DATASET:

◇ ◇ ◇

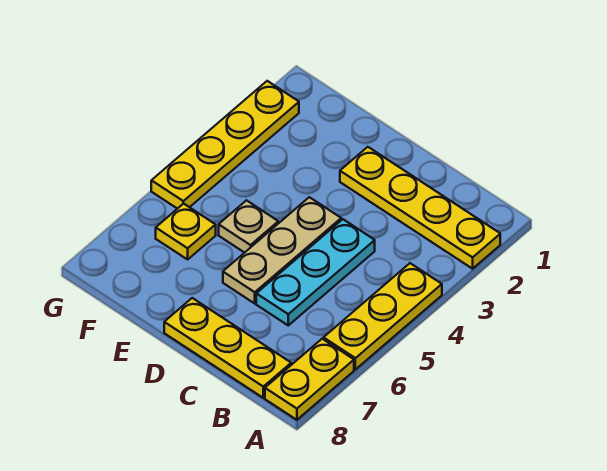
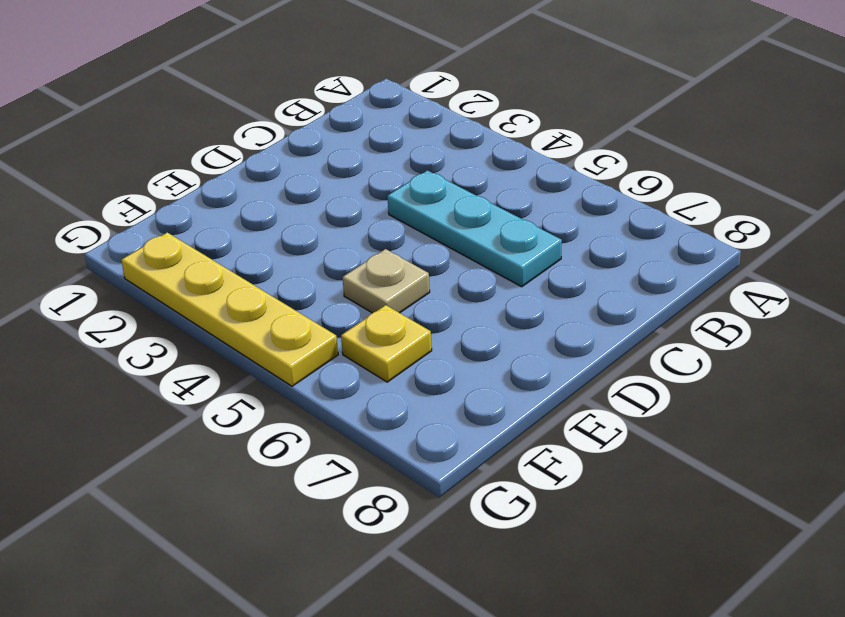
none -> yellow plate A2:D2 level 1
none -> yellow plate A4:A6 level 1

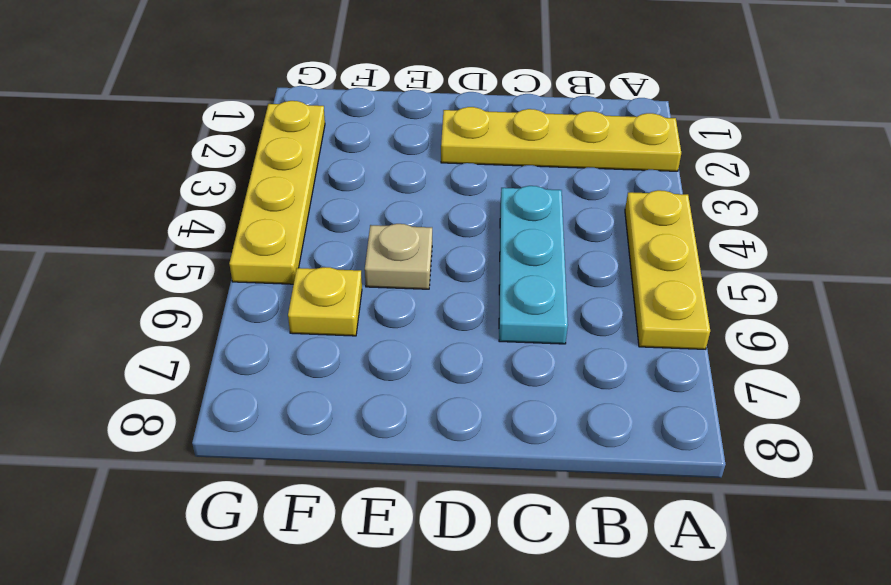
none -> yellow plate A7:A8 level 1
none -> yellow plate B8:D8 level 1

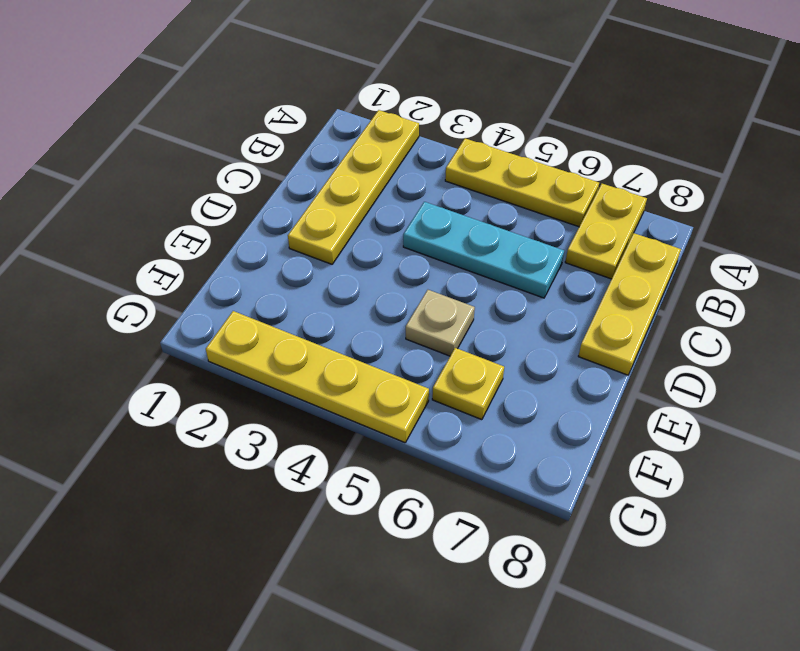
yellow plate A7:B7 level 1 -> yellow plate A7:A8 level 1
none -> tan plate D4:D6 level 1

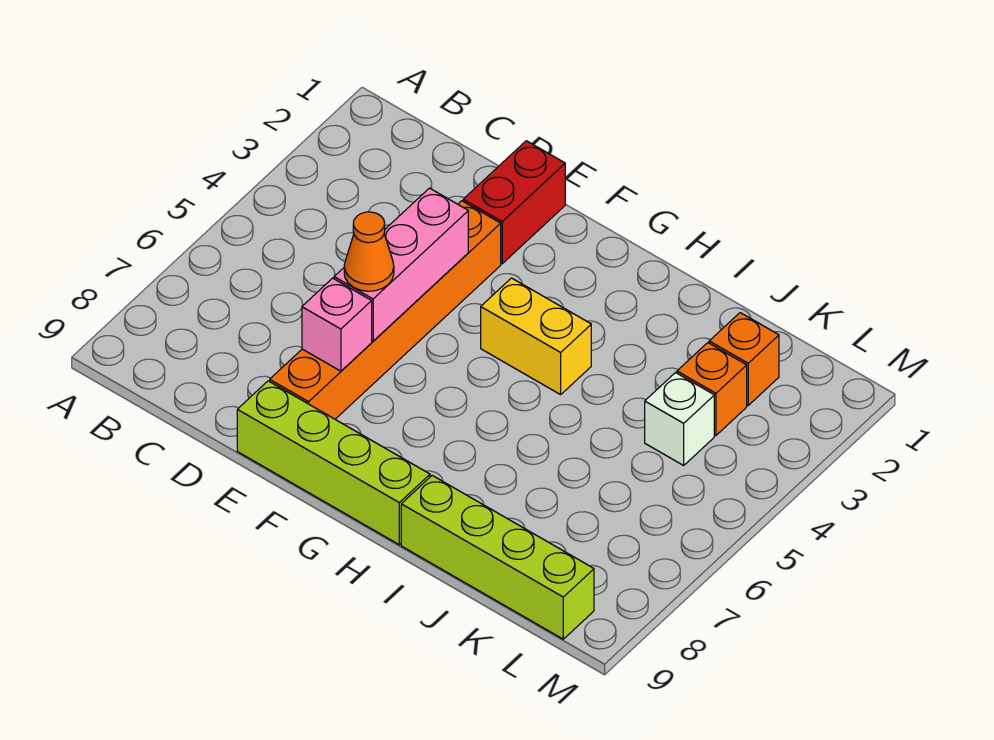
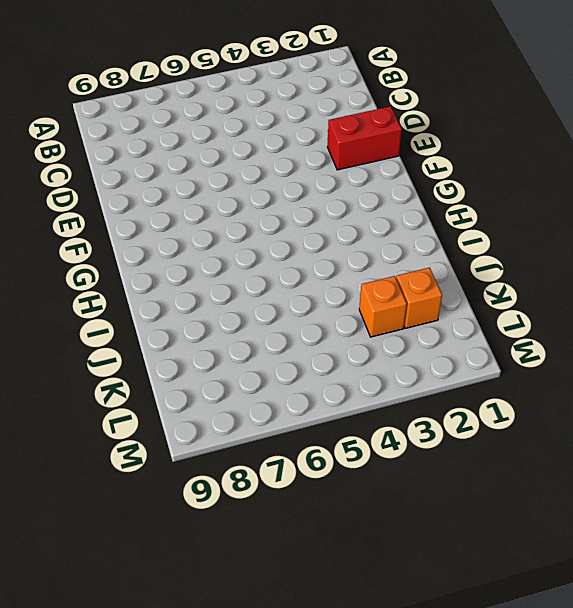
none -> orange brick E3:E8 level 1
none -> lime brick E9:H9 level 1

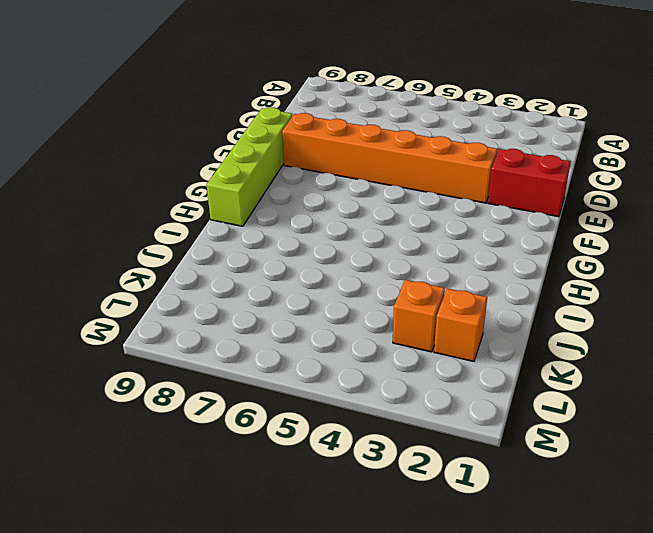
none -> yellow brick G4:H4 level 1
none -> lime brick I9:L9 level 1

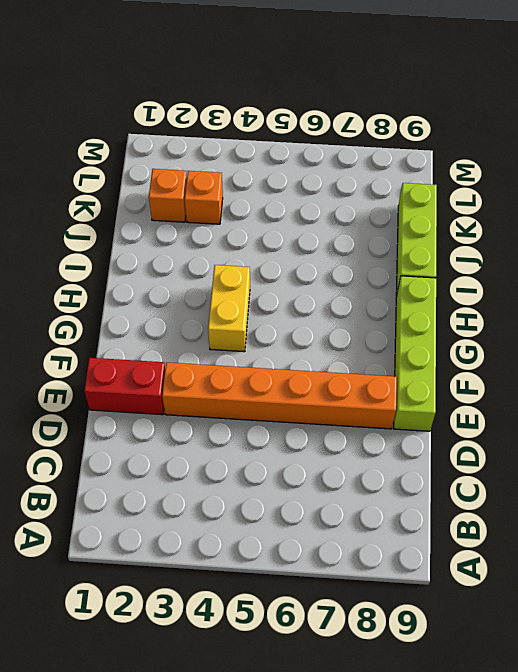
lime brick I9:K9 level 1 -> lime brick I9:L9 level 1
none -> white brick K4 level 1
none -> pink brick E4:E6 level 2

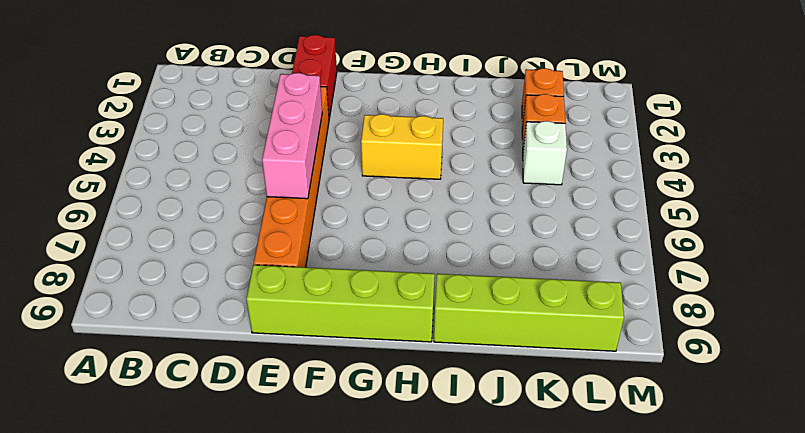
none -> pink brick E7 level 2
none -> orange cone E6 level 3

◇ ◇ ◇

For each line in the material above that contains the string "brick", make a copy.

THE ANSWER:
none -> orange brick E3:E8 level 1
none -> lime brick E9:H9 level 1
none -> yellow brick G4:H4 level 1
none -> lime brick I9:L9 level 1
lime brick I9:K9 level 1 -> lime brick I9:L9 level 1
none -> white brick K4 level 1
none -> pink brick E4:E6 level 2
none -> pink brick E7 level 2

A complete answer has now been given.